Data shown:

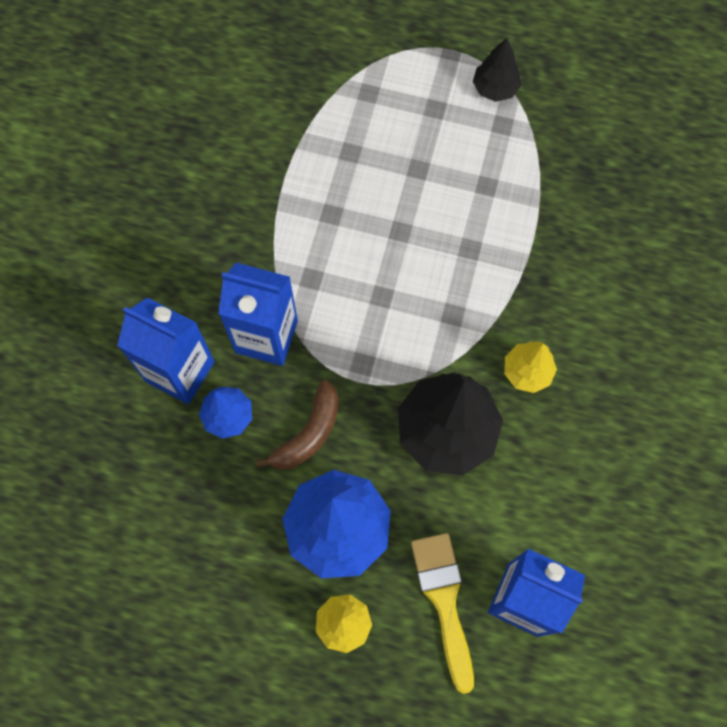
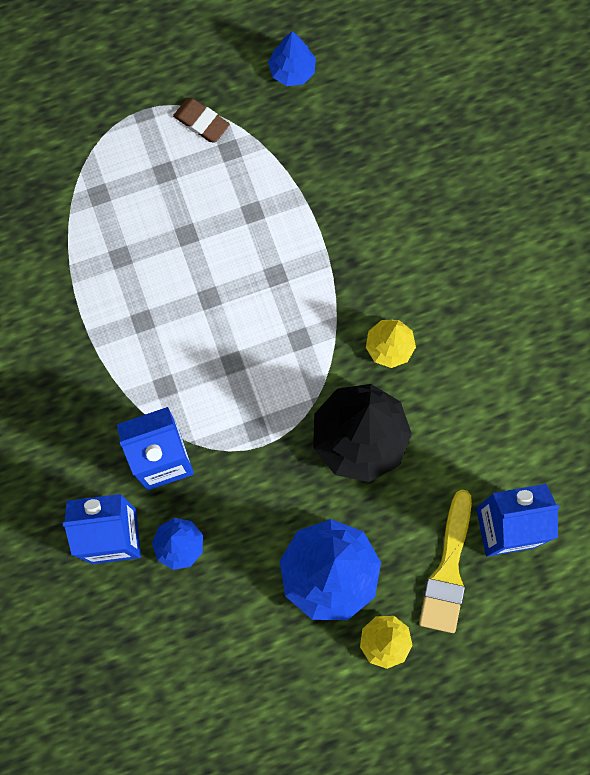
camera: 35 degrees left, 5 degrees up
(308, 433) = (253, 514): brown banana -> none
(444, 601) = (448, 570): yellow brush -> yellow brush turned 120 degrees counterclockwise
(495, 88) = (201, 122): black tree -> brown eraser
(601, 94) = (292, 71): none -> blue tree

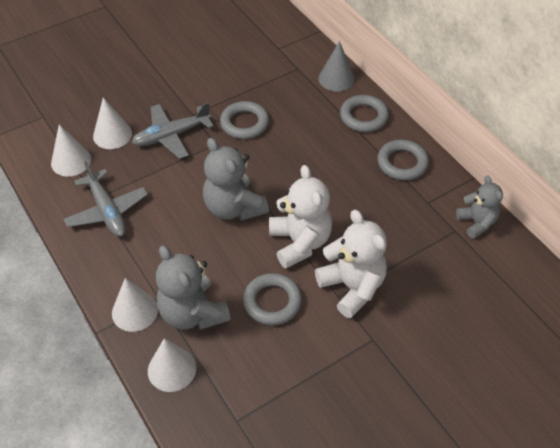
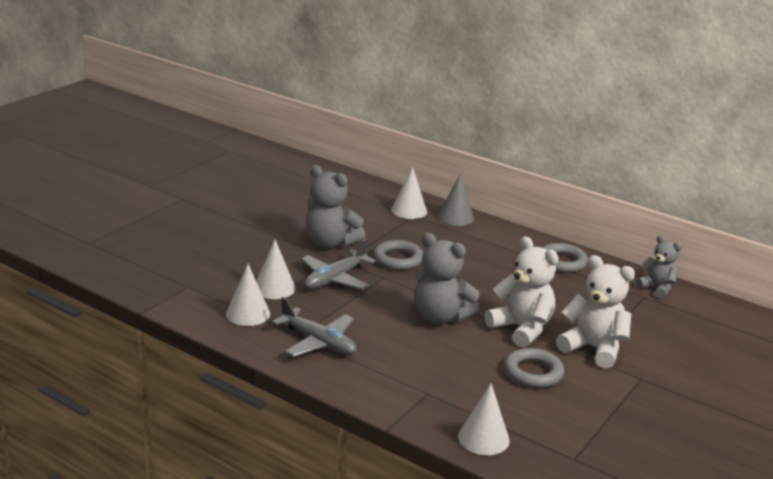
camera: 25 degrees left, 25 degrees down
(135, 311) = (411, 406): white cone -> white cone (409, 210)
(193, 313) = (467, 395): grey teddy bear -> grey teddy bear (330, 243)
(363, 117) = (502, 238): grey ring -> none

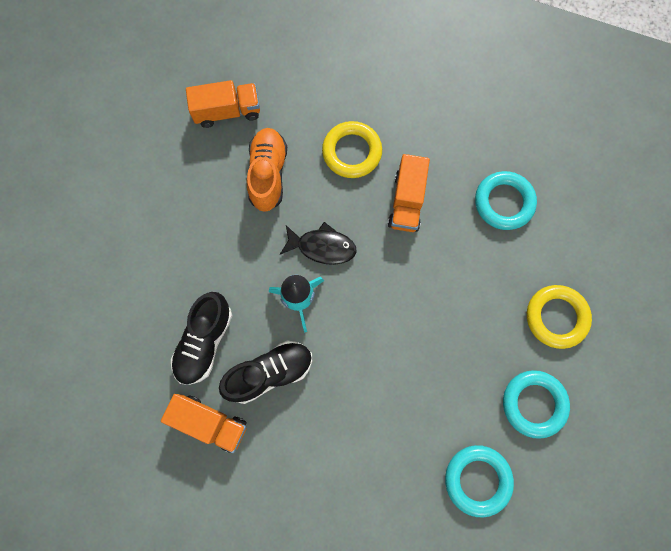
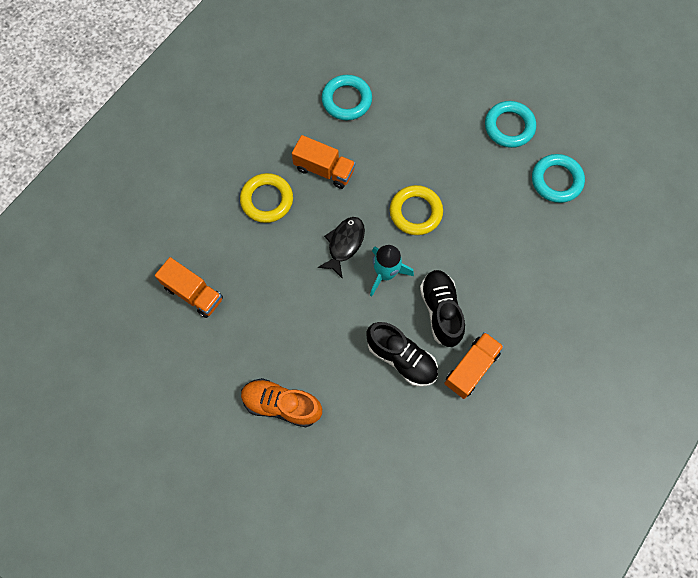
camera: 75 degrees left, 5 degrees down
(227, 111) = (193, 293): orange truck -> orange truck turned 120 degrees clockwise
(268, 174) = (265, 272): orange shoe -> orange shoe (281, 405)
(556, 317) = (448, 92): yellow ring -> yellow ring (415, 212)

What the task asks: Please transcribe, word for word, every line from the first line of the records above through the line containing "(135, 311) = (411, 406): white", and leave out any pictures.

Response area:
camera: 35 degrees left, 5 degrees up
(308, 433) = (253, 514): brown banana -> none
(444, 601) = (448, 570): yellow brush -> yellow brush turned 120 degrees counterclockwise
(495, 88) = (201, 122): black tree -> brown eraser
(601, 94) = (292, 71): none -> blue tree

camera: 25 degrees left, 25 degrees down
(135, 311) = (411, 406): white cone -> white cone (409, 210)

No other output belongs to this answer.